╭──

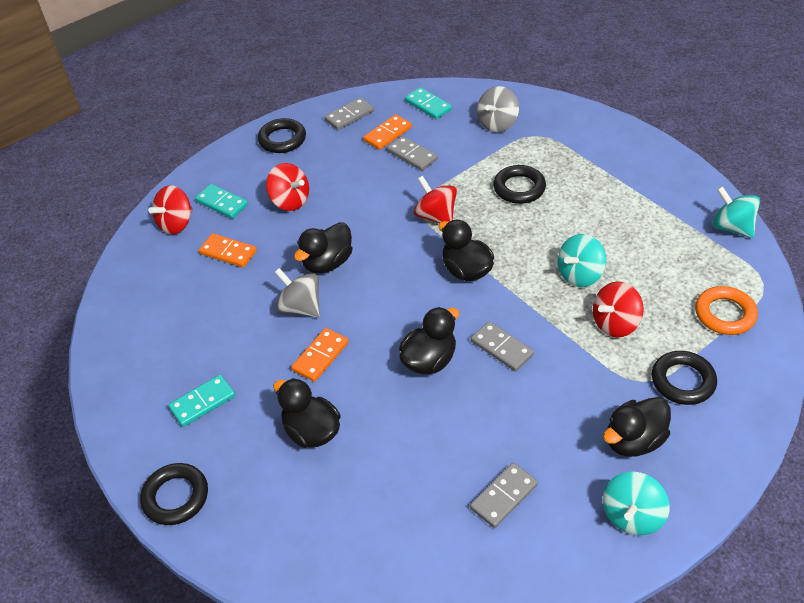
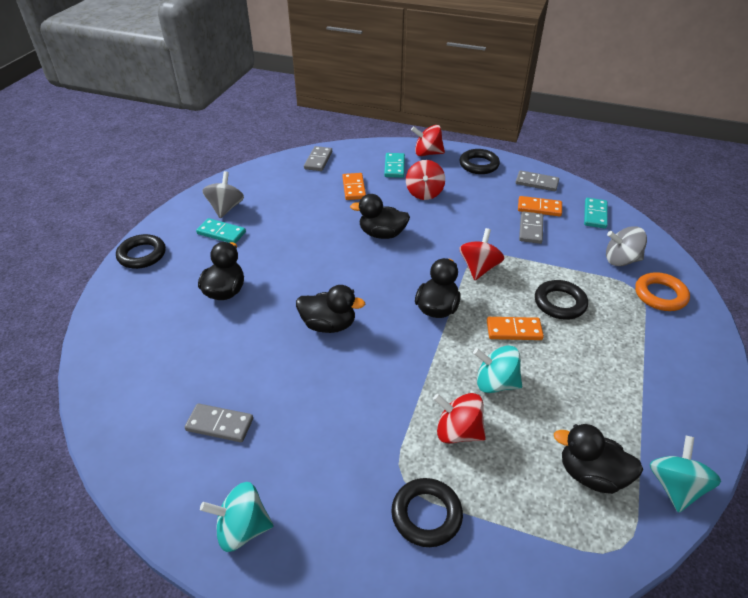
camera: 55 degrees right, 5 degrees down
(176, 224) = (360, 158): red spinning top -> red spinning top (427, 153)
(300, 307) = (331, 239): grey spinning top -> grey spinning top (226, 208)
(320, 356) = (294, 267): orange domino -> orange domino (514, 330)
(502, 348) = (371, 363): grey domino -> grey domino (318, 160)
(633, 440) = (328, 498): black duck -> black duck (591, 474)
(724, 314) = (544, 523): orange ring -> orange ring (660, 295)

╰──

### Aim of the task
Give only the number of lines in the data that hold the string "domino".

### Result below
2